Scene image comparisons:

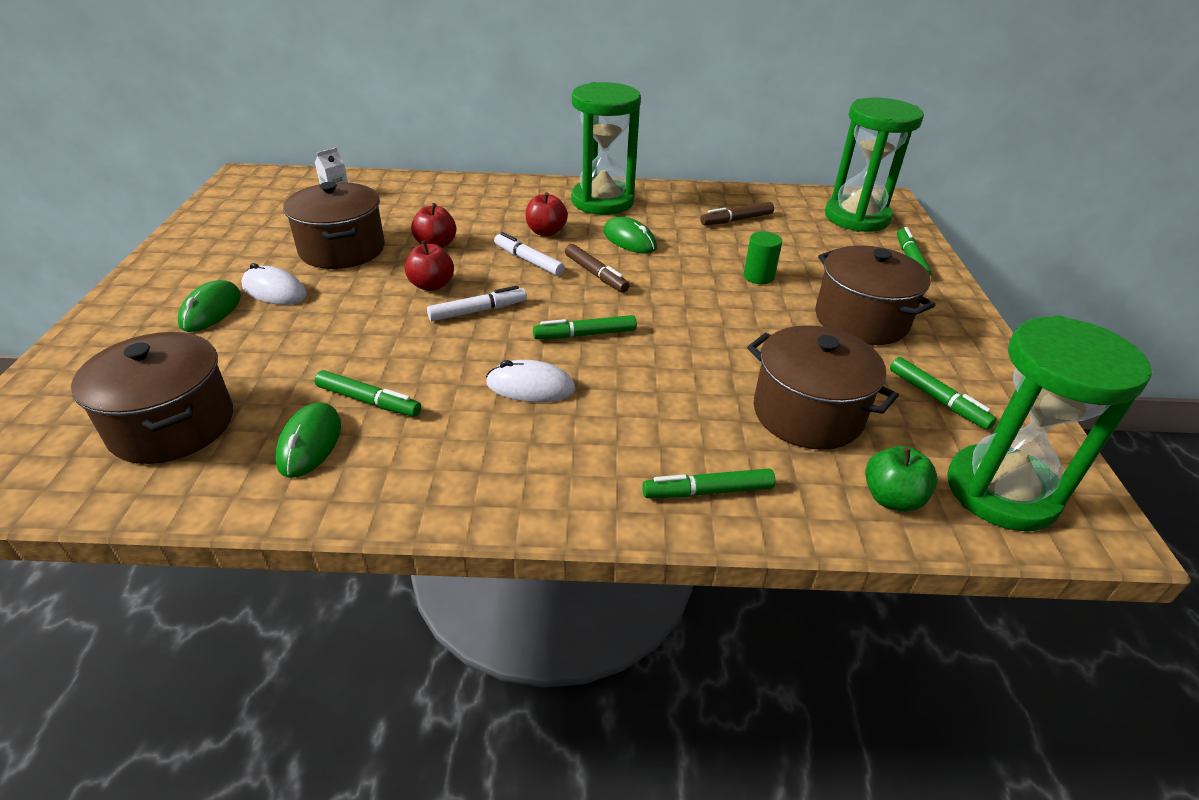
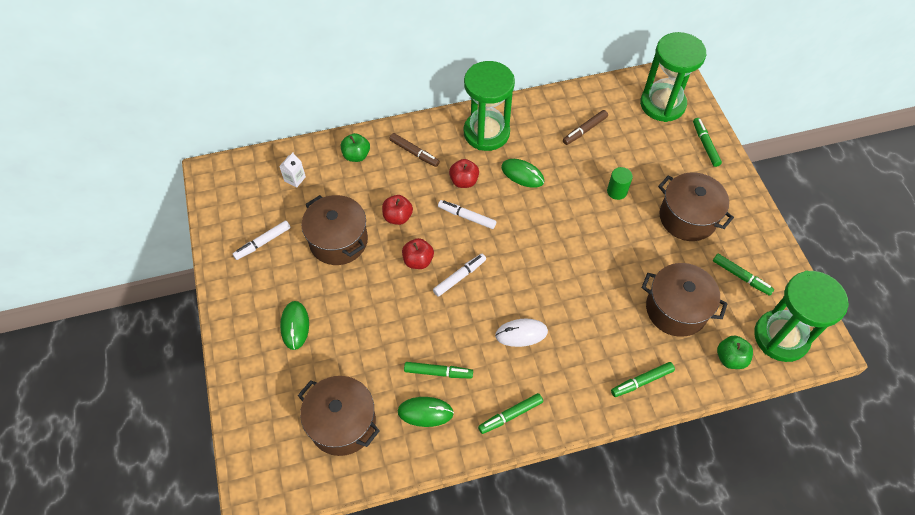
camera: 15 degrees left, 20 degrees up
(248, 234) = (263, 242): none -> white marker
(274, 290) = (322, 295): white mouse -> none
(310, 443) = (425, 412): green mouse -> green mouse turned 75 degrees counterclockwise
(426, 191) = (356, 155): none -> green apple
(585, 335) = (533, 280): green marker -> green marker (510, 415)
(595, 274) = (515, 218): brown marker -> brown marker (414, 152)

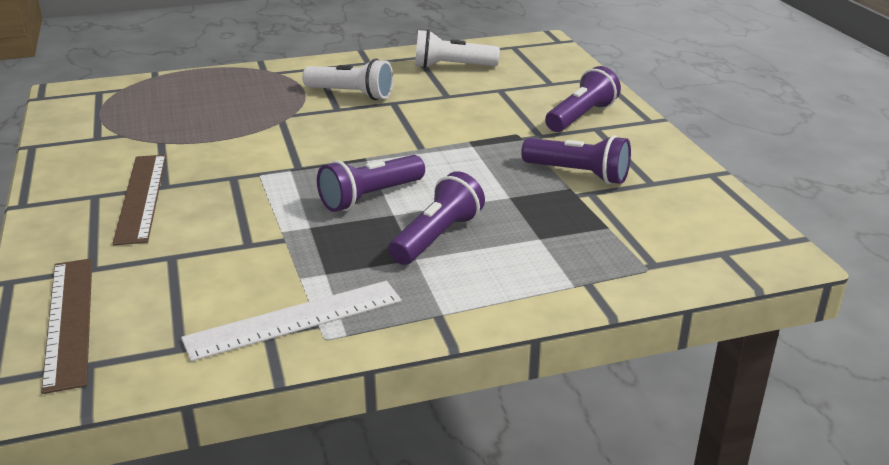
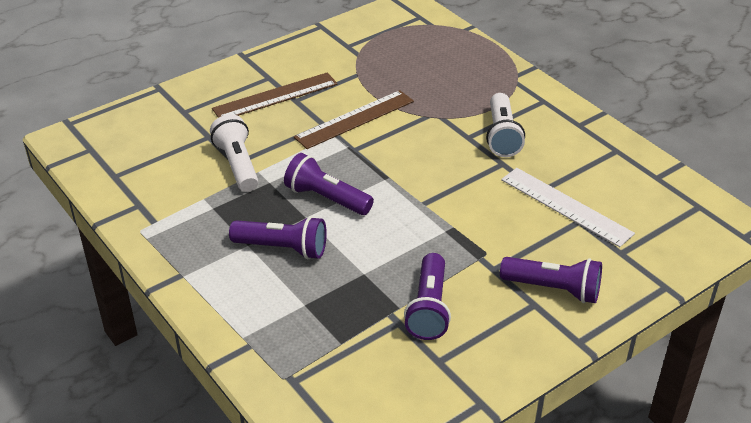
camera: 70 degrees right, 10 degrees up
(69, 320) = (128, 126): brown ruler -> brown ruler (355, 119)
(294, 319) = (156, 211): white ruler -> white ruler (566, 206)
(452, 67) = (609, 177): white flashlight -> white flashlight (237, 165)

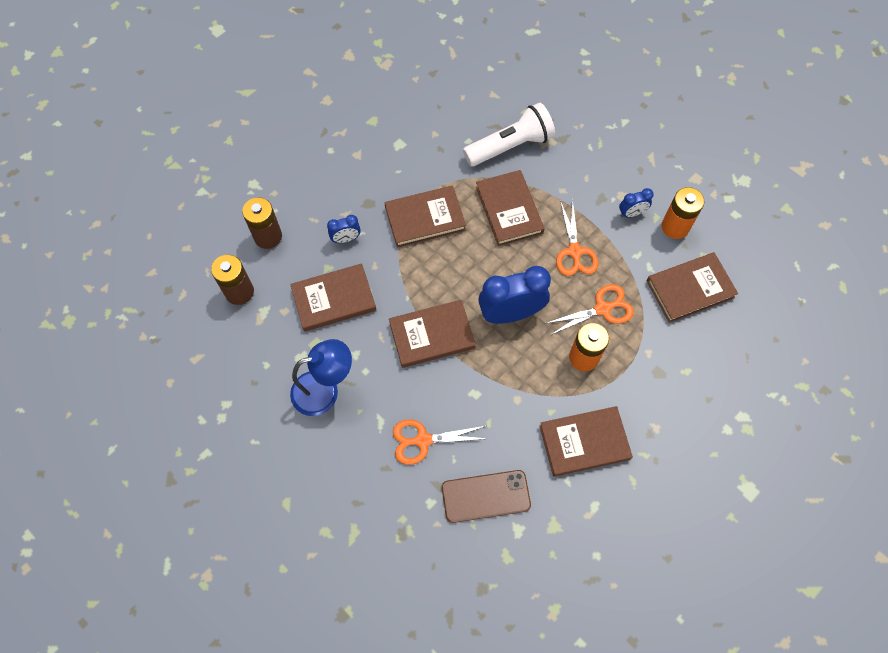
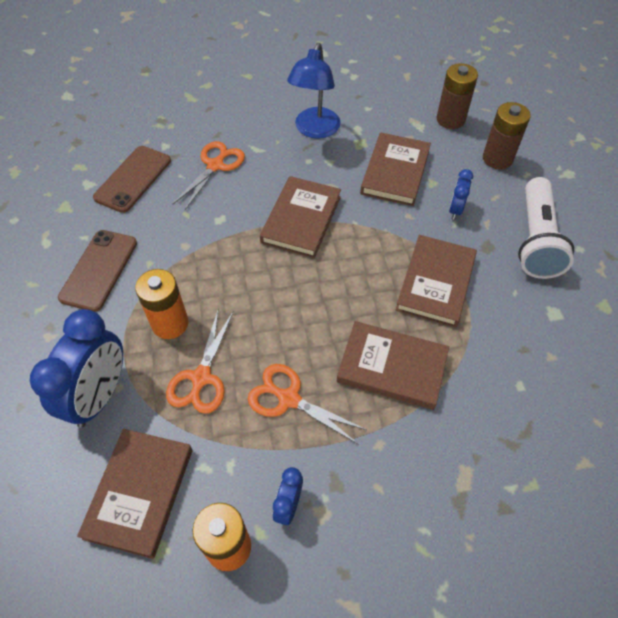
camera: 125 degrees right, 10 degrees down
(510, 146) = (485, 428): white flashlight -> white flashlight (536, 240)
(511, 313) = (269, 292): blue clock -> blue clock (99, 396)
(584, 442) = (99, 270): brown book -> brown phone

Problem to work on
When you copy the records above, keep every word exact and drop the pictures.

Response for this exercise
camera: 15 degrees left, 20 degrees up
(248, 234) = (263, 242): none -> white marker
(274, 290) = (322, 295): white mouse -> none
(310, 443) = (425, 412): green mouse -> green mouse turned 75 degrees counterclockwise
(426, 191) = (356, 155): none -> green apple
(585, 335) = (533, 280): green marker -> green marker (510, 415)
(595, 274) = (515, 218): brown marker -> brown marker (414, 152)

camera: 70 degrees right, 10 degrees up
(69, 320) = (128, 126): brown ruler -> brown ruler (355, 119)
(294, 319) = (156, 211): white ruler -> white ruler (566, 206)
(452, 67) = (609, 177): white flashlight -> white flashlight (237, 165)

camera: 125 degrees right, 10 degrees down
(510, 146) = (485, 428): white flashlight -> white flashlight (536, 240)
(511, 313) = (269, 292): blue clock -> blue clock (99, 396)
(584, 442) = (99, 270): brown book -> brown phone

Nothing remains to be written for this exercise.